• Task to carry out:
Return all of the entries word for word, but omit the pictures they contain.

[Data items]
=== Begin Enclosure ===

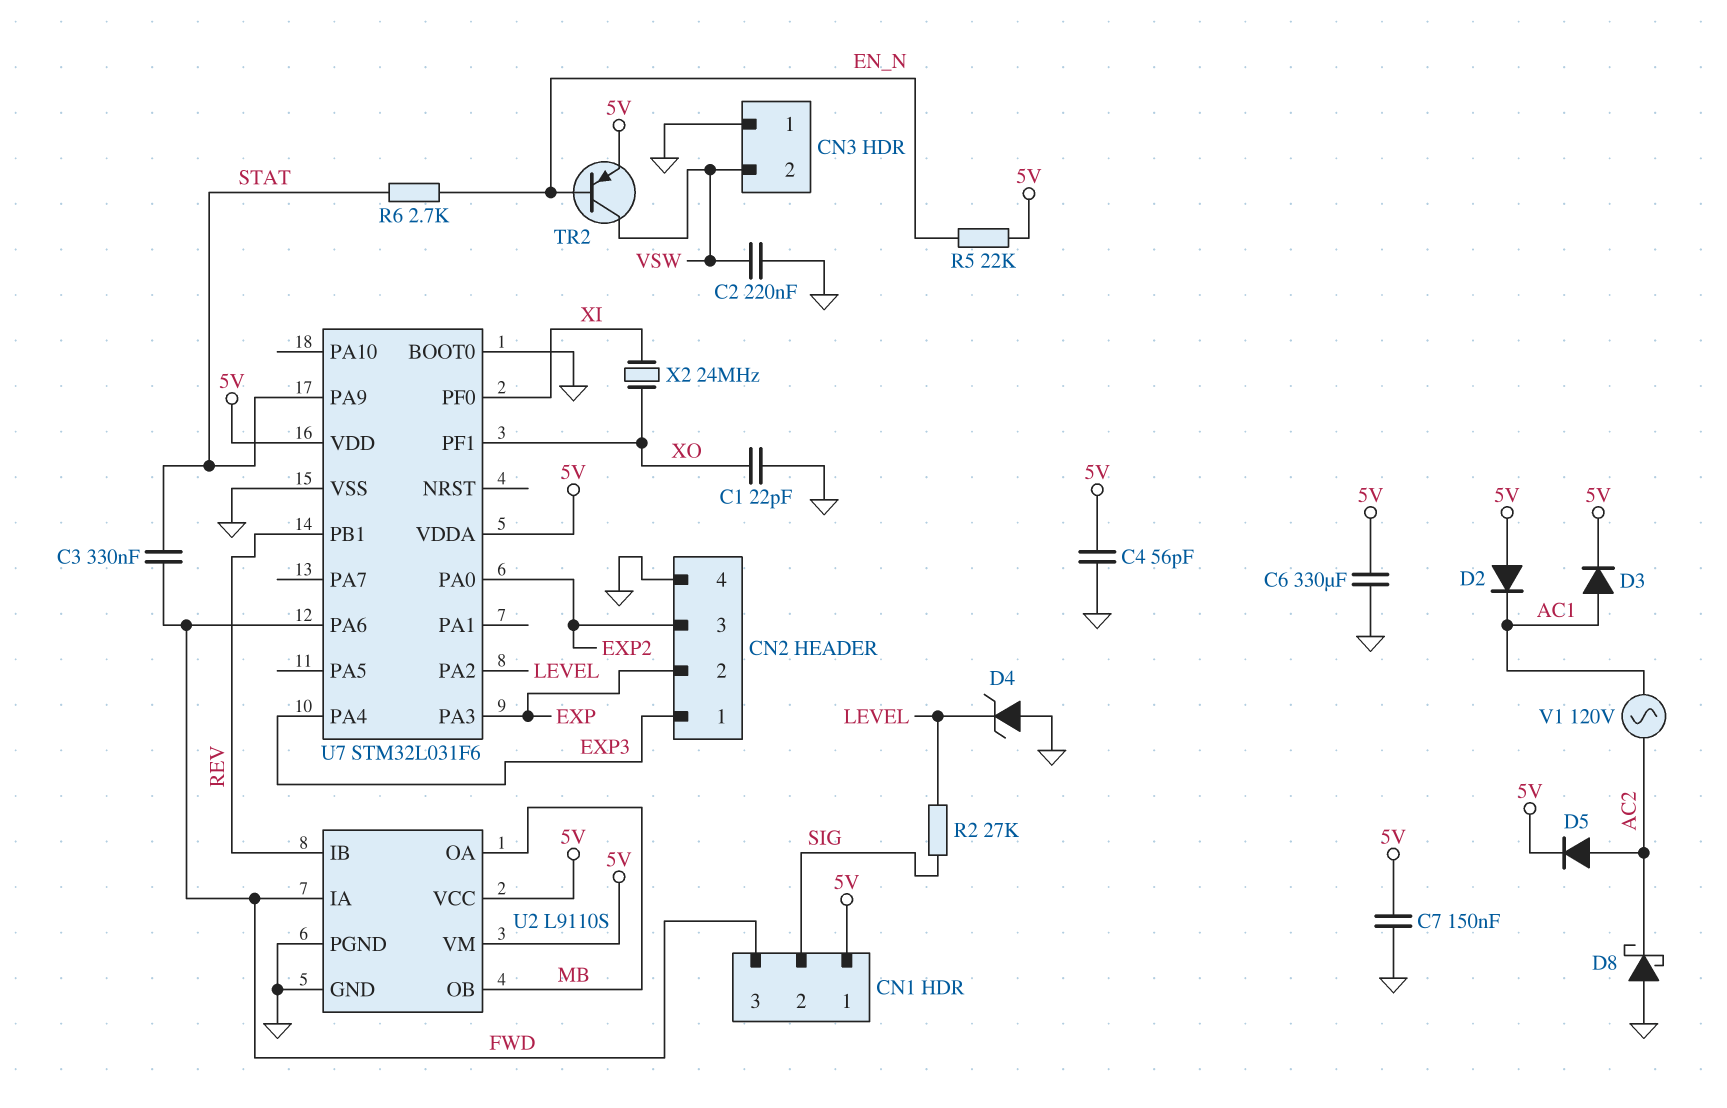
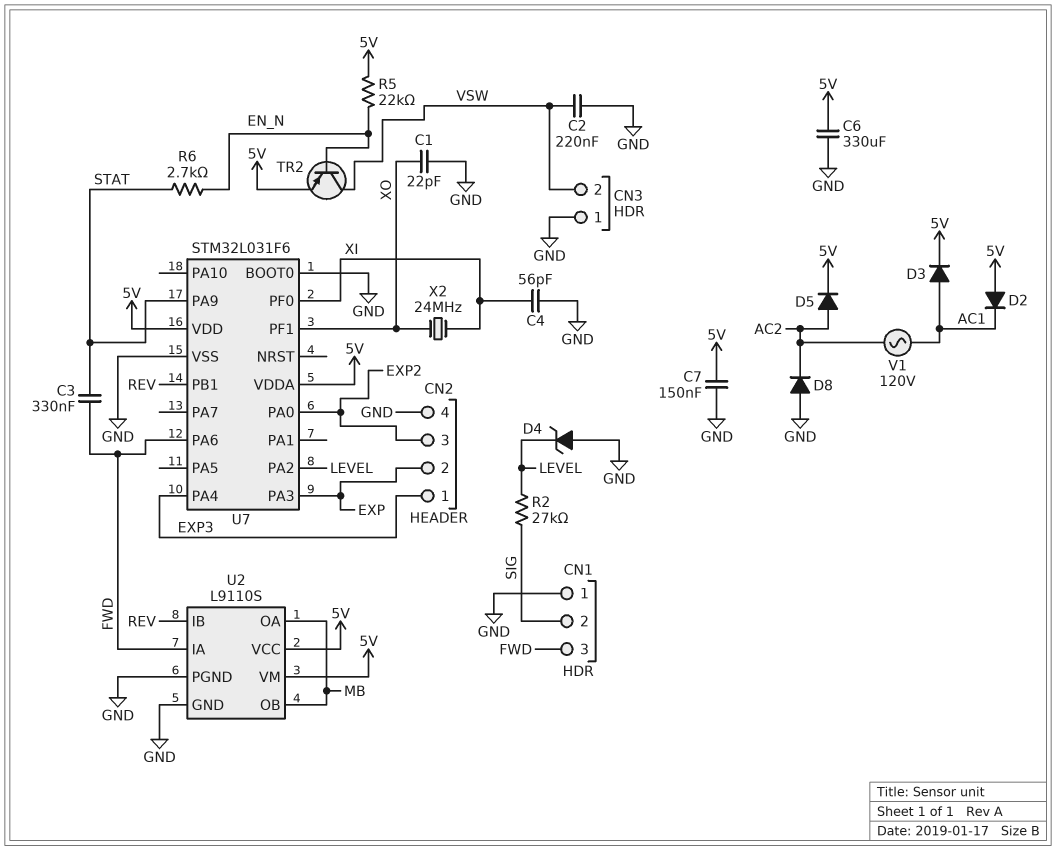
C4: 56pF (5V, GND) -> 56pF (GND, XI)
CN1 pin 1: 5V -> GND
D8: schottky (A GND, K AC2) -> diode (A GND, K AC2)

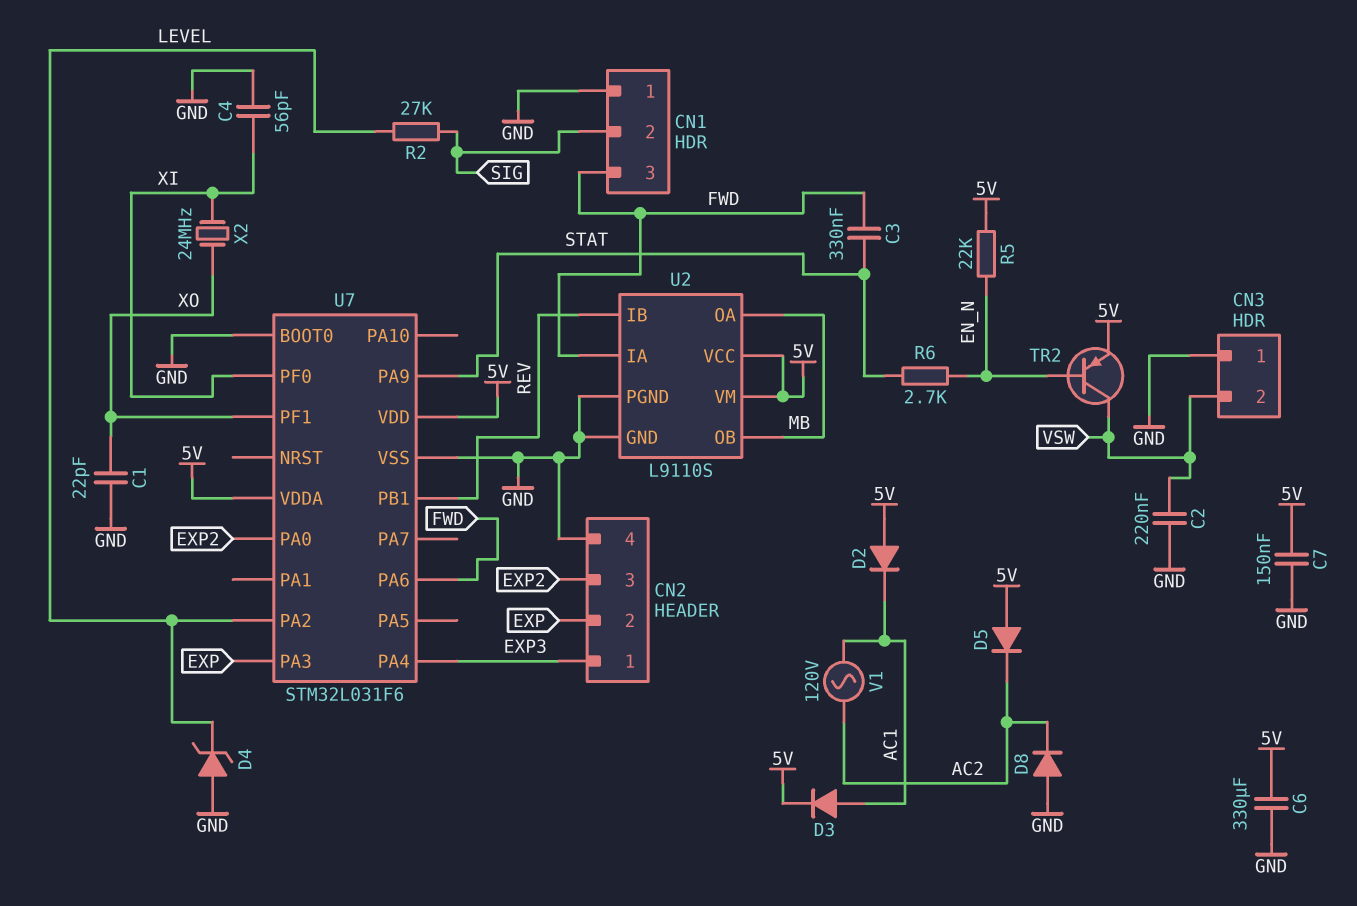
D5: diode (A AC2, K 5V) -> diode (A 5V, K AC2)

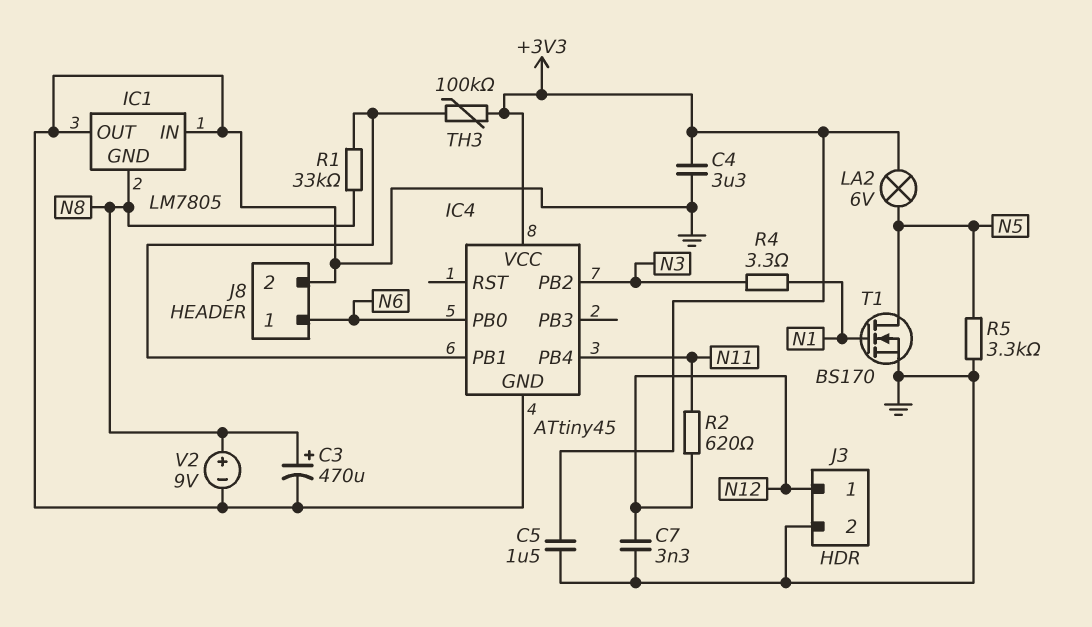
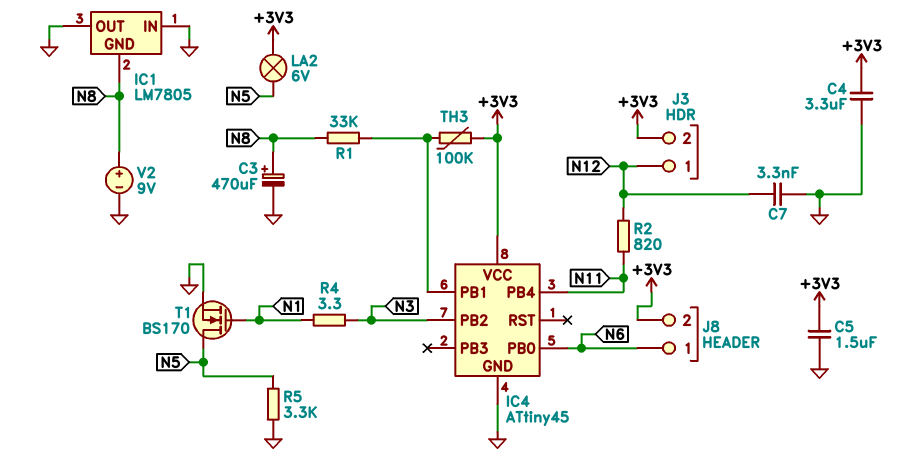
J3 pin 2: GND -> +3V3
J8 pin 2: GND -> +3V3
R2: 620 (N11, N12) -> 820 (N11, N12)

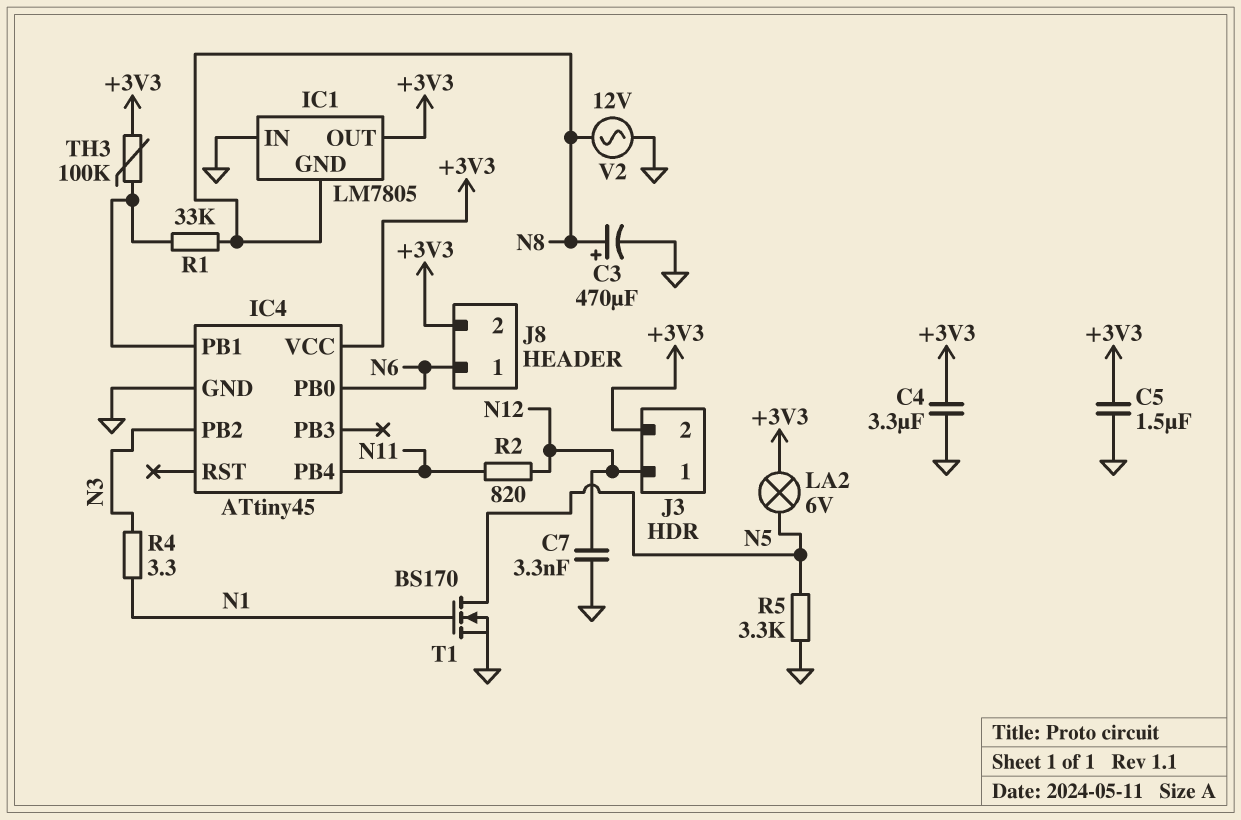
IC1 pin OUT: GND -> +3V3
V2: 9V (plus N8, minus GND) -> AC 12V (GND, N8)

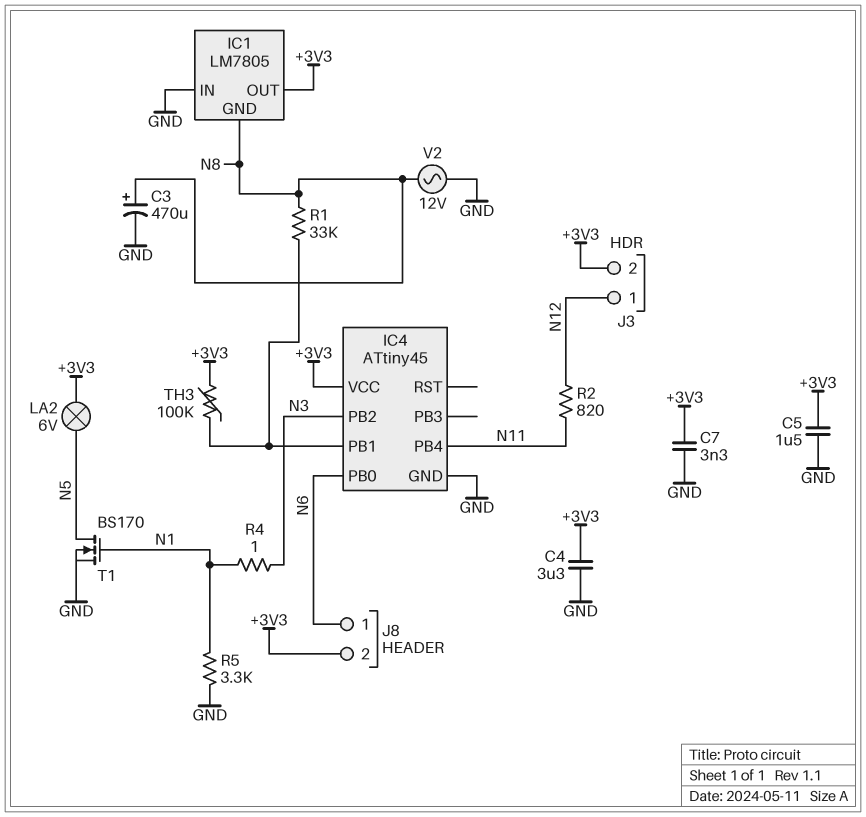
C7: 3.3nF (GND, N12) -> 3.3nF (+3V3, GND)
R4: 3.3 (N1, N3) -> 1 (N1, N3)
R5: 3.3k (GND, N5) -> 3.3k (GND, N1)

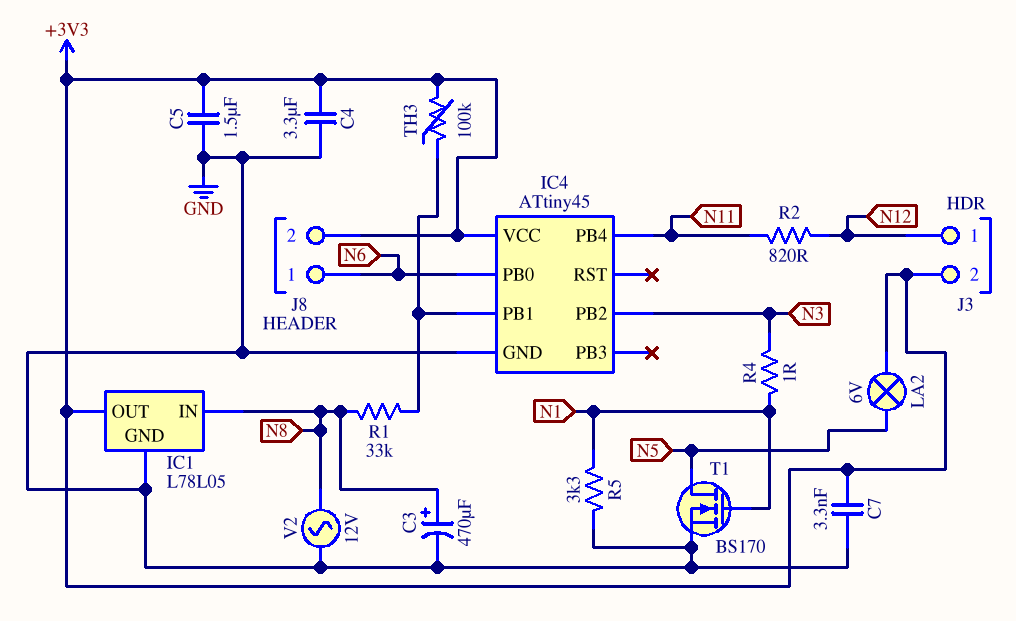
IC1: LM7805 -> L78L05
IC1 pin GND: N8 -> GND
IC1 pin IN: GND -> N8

=== End Enclosure ===

• Written answer:
C4: 56pF (5V, GND) -> 56pF (GND, XI)
CN1 pin 1: 5V -> GND
D8: schottky (A GND, K AC2) -> diode (A GND, K AC2)

D5: diode (A AC2, K 5V) -> diode (A 5V, K AC2)

J3 pin 2: GND -> +3V3
J8 pin 2: GND -> +3V3
R2: 620 (N11, N12) -> 820 (N11, N12)

IC1 pin OUT: GND -> +3V3
V2: 9V (plus N8, minus GND) -> AC 12V (GND, N8)

C7: 3.3nF (GND, N12) -> 3.3nF (+3V3, GND)
R4: 3.3 (N1, N3) -> 1 (N1, N3)
R5: 3.3k (GND, N5) -> 3.3k (GND, N1)

IC1: LM7805 -> L78L05
IC1 pin GND: N8 -> GND
IC1 pin IN: GND -> N8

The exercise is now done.